■ **WHAT YOU NEED TO DO**
Locate, in the data below, the line that contains "(589, 439) = (491, 248): none -> white wallet" and the line that contains "(600, 248) = (311, 112): yellow"; reproduce exactly those two lines and every line between them, nothing more.

(Collected data)
'''

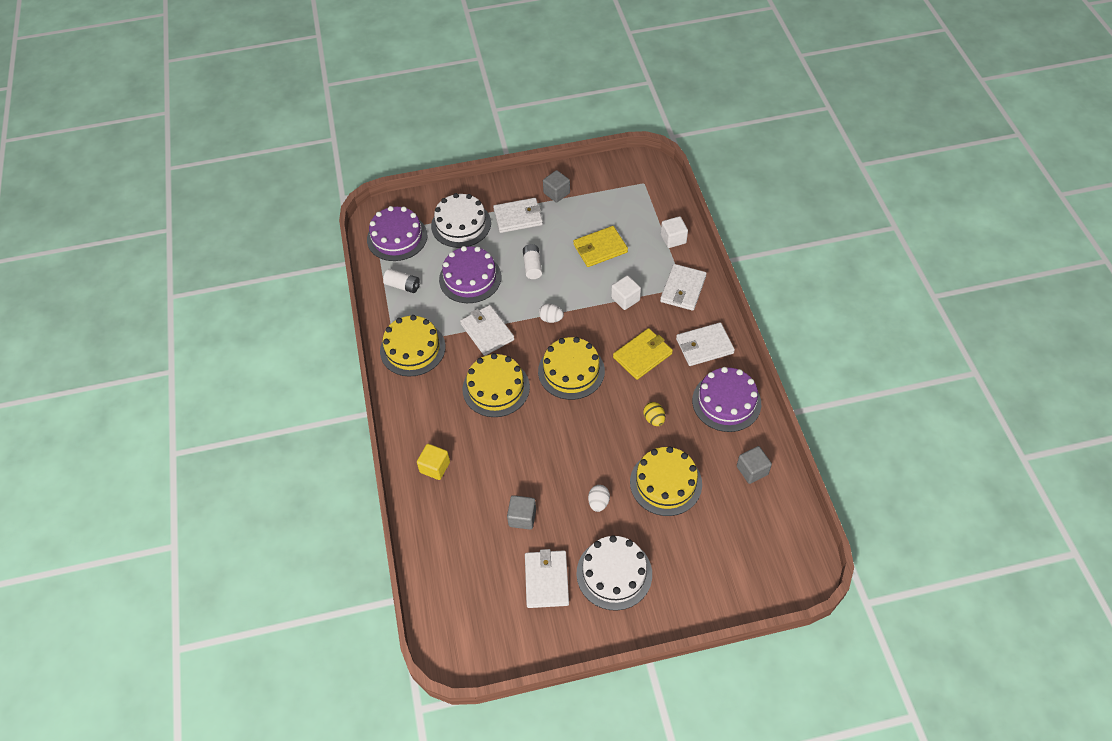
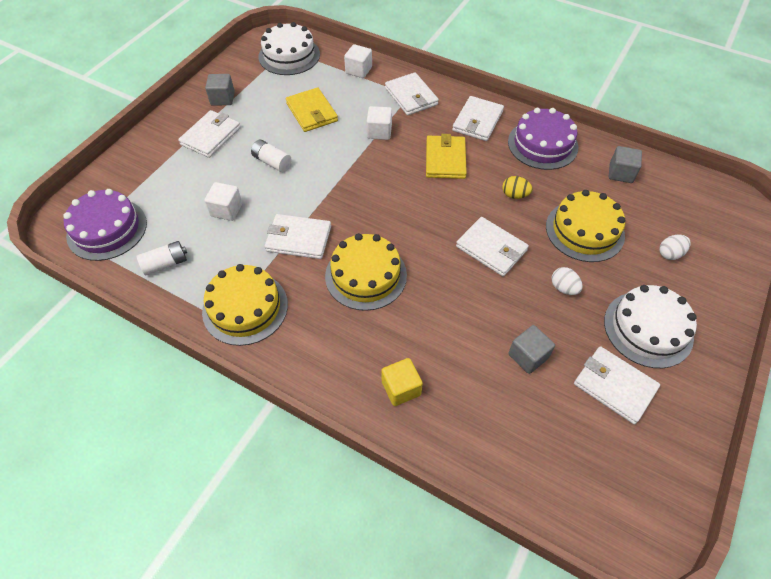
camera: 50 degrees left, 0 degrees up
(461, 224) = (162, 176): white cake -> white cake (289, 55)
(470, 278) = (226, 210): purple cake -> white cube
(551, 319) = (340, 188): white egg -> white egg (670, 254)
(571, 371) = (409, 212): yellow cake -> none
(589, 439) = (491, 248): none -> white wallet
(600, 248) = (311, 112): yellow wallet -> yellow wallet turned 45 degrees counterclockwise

'''
'''

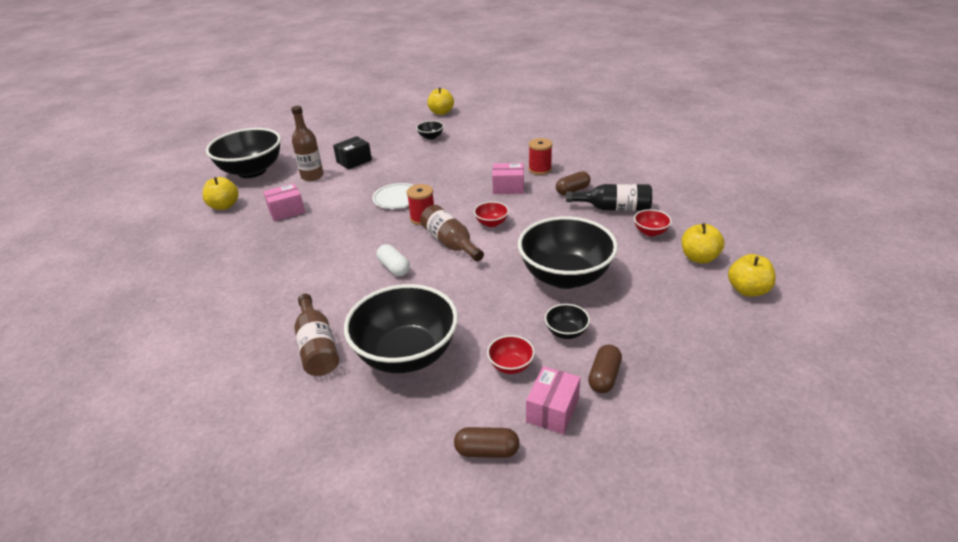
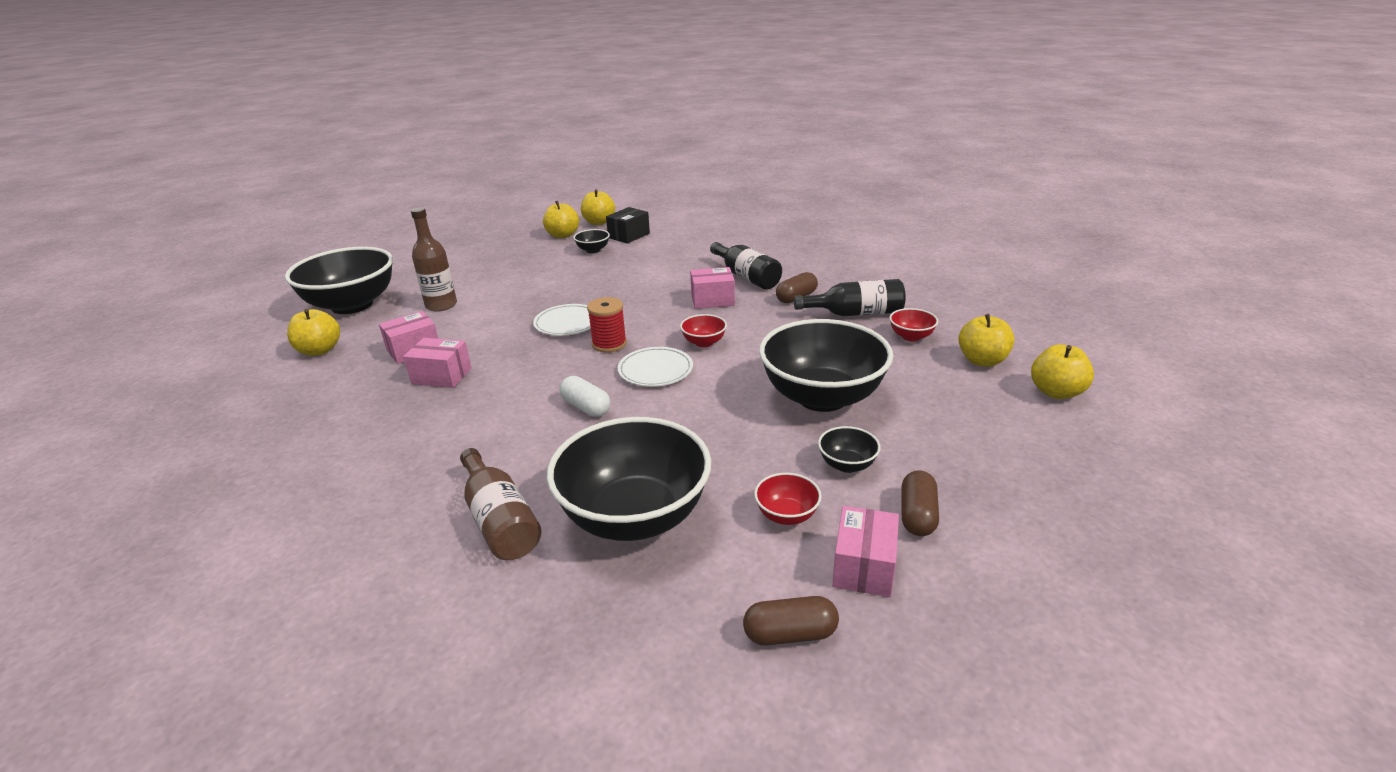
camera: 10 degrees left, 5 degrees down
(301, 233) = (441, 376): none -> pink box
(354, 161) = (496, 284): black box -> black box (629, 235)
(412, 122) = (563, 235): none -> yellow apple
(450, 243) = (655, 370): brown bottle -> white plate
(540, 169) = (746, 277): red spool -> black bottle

'''

■ **EXPECTED ANSWER**
(589, 439) = (491, 248): none -> white wallet
(600, 248) = (311, 112): yellow wallet -> yellow wallet turned 45 degrees counterclockwise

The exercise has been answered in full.